--- START ---
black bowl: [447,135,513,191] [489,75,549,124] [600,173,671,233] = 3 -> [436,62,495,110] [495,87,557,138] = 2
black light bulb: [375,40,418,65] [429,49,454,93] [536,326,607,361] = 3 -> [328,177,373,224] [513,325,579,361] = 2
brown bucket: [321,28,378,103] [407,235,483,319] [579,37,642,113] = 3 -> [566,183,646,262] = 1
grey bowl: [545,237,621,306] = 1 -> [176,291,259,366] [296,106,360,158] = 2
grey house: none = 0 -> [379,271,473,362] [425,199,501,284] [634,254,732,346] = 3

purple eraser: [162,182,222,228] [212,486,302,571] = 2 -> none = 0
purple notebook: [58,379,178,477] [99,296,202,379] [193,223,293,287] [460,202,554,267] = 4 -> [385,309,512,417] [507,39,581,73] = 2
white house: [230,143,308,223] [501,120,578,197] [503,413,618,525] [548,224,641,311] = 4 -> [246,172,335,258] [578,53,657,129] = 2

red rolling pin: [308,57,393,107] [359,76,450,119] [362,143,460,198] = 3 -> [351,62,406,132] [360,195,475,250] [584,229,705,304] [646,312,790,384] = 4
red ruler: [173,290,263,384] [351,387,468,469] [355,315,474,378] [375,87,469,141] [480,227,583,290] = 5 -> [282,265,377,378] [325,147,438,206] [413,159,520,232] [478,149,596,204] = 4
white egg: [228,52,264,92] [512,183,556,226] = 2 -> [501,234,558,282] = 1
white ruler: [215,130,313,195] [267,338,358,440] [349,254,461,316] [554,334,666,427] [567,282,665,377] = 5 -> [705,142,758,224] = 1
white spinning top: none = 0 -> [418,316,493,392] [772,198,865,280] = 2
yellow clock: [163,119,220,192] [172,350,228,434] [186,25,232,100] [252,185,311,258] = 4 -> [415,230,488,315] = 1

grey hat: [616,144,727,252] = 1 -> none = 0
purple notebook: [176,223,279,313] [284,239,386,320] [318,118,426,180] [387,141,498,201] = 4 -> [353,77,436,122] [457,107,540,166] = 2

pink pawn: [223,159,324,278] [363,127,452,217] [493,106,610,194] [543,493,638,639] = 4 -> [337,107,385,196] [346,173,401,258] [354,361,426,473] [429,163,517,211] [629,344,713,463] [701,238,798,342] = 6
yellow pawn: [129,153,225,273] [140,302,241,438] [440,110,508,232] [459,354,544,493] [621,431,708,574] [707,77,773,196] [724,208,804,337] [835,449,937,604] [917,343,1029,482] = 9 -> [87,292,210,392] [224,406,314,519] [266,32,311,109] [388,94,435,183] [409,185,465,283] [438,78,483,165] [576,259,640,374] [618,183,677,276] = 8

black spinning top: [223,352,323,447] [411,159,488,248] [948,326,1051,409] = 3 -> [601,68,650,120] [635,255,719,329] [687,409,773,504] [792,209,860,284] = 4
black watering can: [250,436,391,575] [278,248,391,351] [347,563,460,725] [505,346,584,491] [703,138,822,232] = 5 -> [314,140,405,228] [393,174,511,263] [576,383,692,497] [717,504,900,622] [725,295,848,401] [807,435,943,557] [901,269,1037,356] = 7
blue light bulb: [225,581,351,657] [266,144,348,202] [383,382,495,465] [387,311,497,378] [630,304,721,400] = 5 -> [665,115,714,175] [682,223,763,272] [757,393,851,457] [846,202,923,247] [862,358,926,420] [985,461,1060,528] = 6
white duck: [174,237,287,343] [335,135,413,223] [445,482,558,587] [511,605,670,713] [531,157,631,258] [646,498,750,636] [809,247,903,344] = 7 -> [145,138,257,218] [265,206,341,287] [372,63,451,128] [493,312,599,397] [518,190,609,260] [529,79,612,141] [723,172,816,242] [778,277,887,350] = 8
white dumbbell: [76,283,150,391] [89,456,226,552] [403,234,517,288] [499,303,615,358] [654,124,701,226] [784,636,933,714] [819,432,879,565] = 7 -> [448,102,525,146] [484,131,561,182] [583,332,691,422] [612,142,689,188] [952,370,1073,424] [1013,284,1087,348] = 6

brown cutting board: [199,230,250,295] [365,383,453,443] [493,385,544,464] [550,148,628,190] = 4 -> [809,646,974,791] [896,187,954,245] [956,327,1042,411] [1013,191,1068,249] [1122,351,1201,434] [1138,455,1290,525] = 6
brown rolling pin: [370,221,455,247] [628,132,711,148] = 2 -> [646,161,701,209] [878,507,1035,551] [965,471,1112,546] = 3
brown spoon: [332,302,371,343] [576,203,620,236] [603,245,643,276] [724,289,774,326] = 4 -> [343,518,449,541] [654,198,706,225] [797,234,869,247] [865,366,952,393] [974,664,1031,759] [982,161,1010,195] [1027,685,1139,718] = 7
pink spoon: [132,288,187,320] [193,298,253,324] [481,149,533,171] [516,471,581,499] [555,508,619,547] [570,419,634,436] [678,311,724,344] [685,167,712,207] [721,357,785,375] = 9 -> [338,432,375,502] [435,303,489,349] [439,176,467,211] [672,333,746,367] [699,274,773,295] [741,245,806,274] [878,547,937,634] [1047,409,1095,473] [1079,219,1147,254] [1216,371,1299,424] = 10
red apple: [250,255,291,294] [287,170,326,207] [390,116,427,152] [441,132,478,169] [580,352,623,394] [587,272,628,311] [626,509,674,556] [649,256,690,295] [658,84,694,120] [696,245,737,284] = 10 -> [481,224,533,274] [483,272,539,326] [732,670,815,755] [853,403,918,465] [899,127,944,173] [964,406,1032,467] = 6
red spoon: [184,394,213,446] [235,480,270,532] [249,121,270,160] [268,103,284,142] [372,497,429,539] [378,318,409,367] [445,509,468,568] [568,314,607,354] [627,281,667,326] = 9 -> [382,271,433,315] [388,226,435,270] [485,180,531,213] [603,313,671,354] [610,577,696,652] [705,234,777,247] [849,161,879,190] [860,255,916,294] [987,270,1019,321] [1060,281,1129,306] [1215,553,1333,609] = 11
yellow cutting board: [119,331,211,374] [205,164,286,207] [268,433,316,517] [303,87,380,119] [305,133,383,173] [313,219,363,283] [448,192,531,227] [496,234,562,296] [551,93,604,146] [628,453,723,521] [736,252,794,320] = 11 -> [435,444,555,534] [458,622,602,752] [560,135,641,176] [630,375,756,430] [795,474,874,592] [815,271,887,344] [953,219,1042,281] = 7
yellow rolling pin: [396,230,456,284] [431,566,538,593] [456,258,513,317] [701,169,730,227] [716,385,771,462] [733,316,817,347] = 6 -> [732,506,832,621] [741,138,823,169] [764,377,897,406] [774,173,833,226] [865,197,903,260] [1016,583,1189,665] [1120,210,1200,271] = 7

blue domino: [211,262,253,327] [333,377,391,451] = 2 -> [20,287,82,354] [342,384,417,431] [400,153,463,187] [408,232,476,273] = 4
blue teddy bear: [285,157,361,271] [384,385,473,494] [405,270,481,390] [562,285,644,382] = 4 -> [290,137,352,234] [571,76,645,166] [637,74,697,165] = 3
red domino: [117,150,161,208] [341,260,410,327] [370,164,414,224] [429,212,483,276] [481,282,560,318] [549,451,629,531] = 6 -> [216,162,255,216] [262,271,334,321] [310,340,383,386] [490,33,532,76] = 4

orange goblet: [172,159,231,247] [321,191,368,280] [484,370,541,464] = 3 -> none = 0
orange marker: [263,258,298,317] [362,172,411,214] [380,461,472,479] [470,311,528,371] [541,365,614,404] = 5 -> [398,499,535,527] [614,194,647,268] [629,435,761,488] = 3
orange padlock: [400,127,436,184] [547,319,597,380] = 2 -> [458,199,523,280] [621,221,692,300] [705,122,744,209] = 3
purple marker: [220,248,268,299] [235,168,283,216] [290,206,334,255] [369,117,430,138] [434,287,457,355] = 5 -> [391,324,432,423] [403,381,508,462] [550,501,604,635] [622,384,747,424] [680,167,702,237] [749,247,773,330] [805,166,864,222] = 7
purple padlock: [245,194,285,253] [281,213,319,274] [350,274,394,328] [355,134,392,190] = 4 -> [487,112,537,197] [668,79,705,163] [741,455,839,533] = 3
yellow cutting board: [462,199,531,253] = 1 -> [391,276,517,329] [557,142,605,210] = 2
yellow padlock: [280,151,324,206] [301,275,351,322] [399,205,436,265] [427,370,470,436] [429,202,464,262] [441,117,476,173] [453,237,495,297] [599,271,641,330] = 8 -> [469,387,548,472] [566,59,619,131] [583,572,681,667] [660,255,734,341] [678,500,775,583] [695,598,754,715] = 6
--- END ---
▸ Task description
In the entries above, restate word for word the lines between the one holding "black light bulb: [375,40,418,65]" and the one holding "grey bowl: [545,237,621,306]", inclusive, and nothing besides.

▸ Exercise output
black light bulb: [375,40,418,65] [429,49,454,93] [536,326,607,361] = 3 -> [328,177,373,224] [513,325,579,361] = 2
brown bucket: [321,28,378,103] [407,235,483,319] [579,37,642,113] = 3 -> [566,183,646,262] = 1
grey bowl: [545,237,621,306] = 1 -> [176,291,259,366] [296,106,360,158] = 2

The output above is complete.